- _GOAL OF THE EXERCISE_
Whenever a line of the records below contains the word "orange", copy that line.

- _RECORDED INFORMATION_

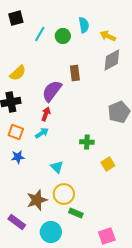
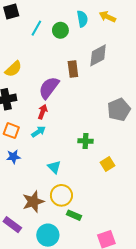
yellow arrow: (108, 36) -> (107, 17), moved
gray diamond: (112, 60) -> (98, 55), moved

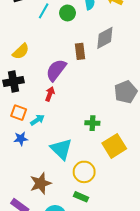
cyan arrow: (38, 132) -> (37, 120), moved
yellow square: (107, 164) -> (114, 146), size x1.6
cyan triangle: (54, 167) -> (61, 149), size x1.6
yellow circle: (61, 195) -> (84, 172), moved

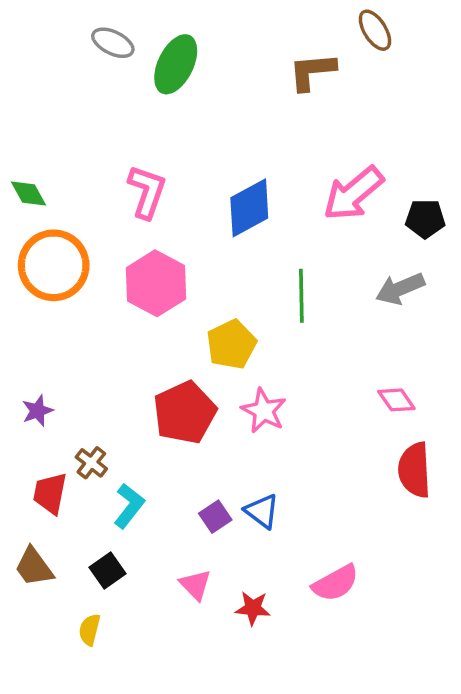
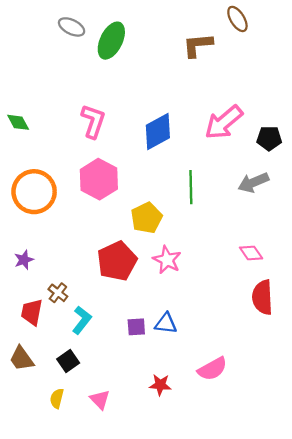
orange circle: (54, 265) -> (34, 192), moved
blue triangle: (262, 511) -> (166, 323), turned -30
purple square: (215, 517) -> (136, 327), turned 30
pink triangle: (195, 585) -> (100, 400), moved

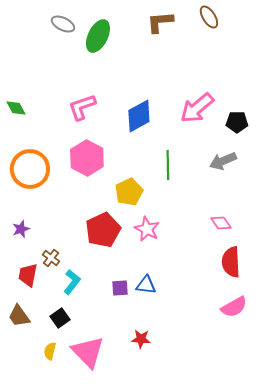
brown L-shape: (198, 45) -> (160, 22), moved
pink L-shape: (93, 121) -> (82, 107), turned -128
pink semicircle: (212, 369) -> (234, 307), moved
pink triangle: (100, 400) -> (88, 352), size x1.8

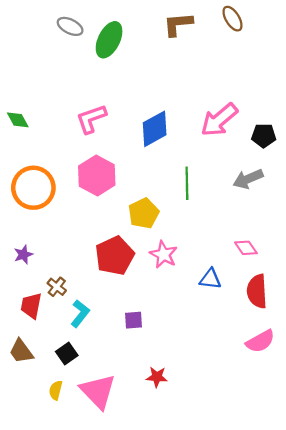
blue triangle: (146, 285) -> (210, 279), moved

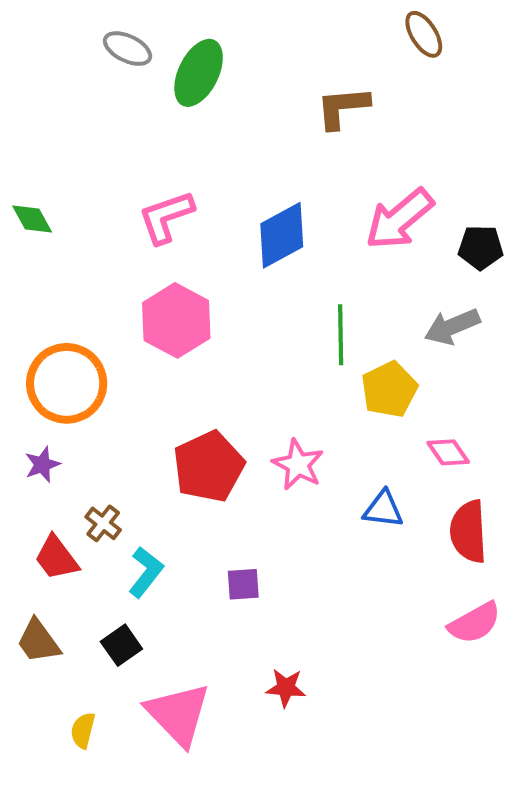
brown L-shape: (178, 24) -> (343, 107), moved
orange circle: (33, 188) -> (67, 383), moved
yellow pentagon: (144, 213) -> (389, 389), moved
red trapezoid: (31, 306) -> (56, 558), turned -48
yellow semicircle: (56, 390) -> (83, 730), moved

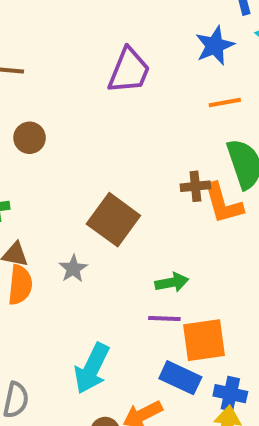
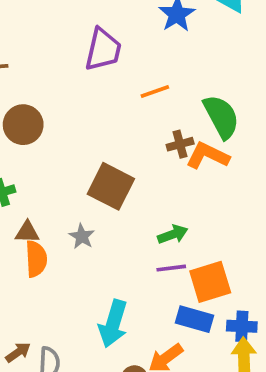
orange line: (225, 102) -> (155, 91), moved
brown circle: (30, 138) -> (23, 125), size x1.4
orange L-shape: (223, 203) -> (208, 156), turned 141

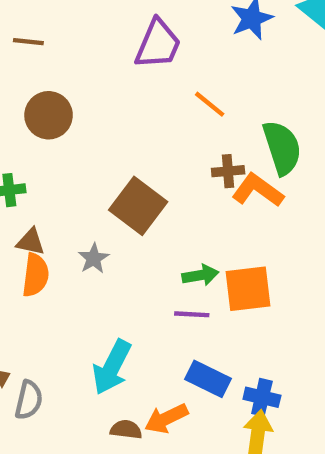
orange line: (155, 91) -> (210, 104), turned 48
orange square: (210, 282) -> (248, 289), moved

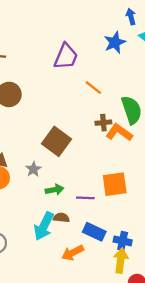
green arrow: (200, 275) -> (54, 190), moved
brown semicircle: (126, 429) -> (61, 218), moved

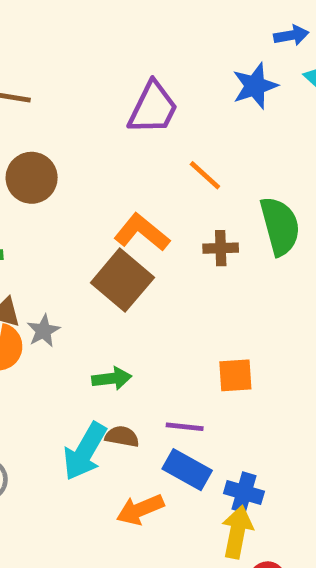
blue arrow: (131, 17) -> (291, 35), turned 91
orange L-shape: (119, 132) -> (142, 232), moved
gray star: (33, 169) -> (43, 331), moved
orange square: (115, 184) -> (235, 375), size x0.7
purple line: (85, 198) -> (185, 427), moved

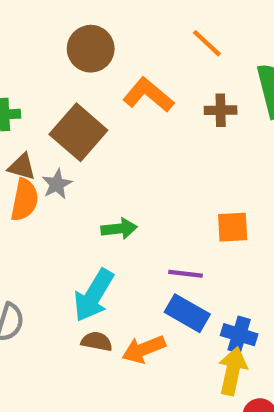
brown circle: (32, 178) -> (91, 49), moved
brown square: (122, 280) -> (78, 132), moved
brown semicircle: (122, 436) -> (97, 341), moved

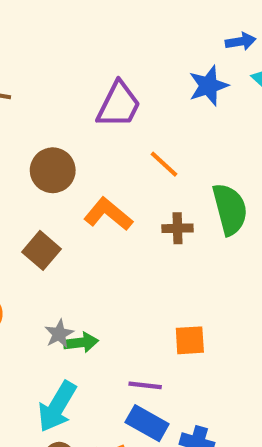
brown square: (78, 132) -> (41, 250), size x0.7
gray star: (57, 184) -> (59, 334), moved

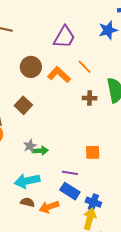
orange L-shape: (108, 214) -> (59, 75), moved
cyan arrow: (57, 407) -> (27, 181), turned 45

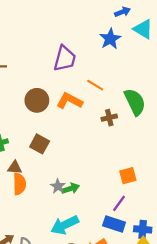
purple line: (70, 173) -> (119, 203), moved, turned -49

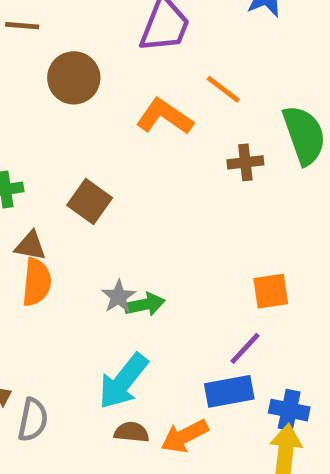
brown circle: (37, 100) -> (74, 78), moved
blue rectangle: (114, 224) -> (229, 391), turned -35
cyan arrow: (65, 225) -> (123, 381), turned -32

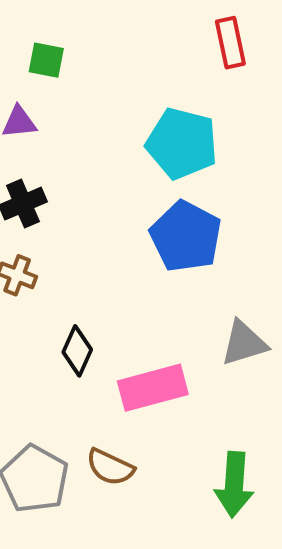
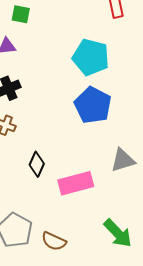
brown semicircle: (110, 467) -> (54, 241), moved
green arrow: (234, 485) -> (118, 233), turned -48

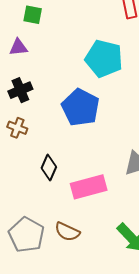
blue pentagon: (93, 105) -> (80, 107), moved
brown semicircle: (54, 241) -> (67, 232), moved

- _YOUR RESPONSE_
orange circle: (54, 265) -> (34, 192), moved
orange circle: (33, 188) -> (67, 383), moved
orange line: (225, 102) -> (155, 91), moved
orange L-shape: (223, 203) -> (208, 156), turned 141
orange line: (155, 91) -> (210, 104), turned 48
orange square: (210, 282) -> (248, 289), moved
orange L-shape: (119, 132) -> (142, 232), moved
orange square: (115, 184) -> (235, 375), size x0.7
orange L-shape: (108, 214) -> (59, 75), moved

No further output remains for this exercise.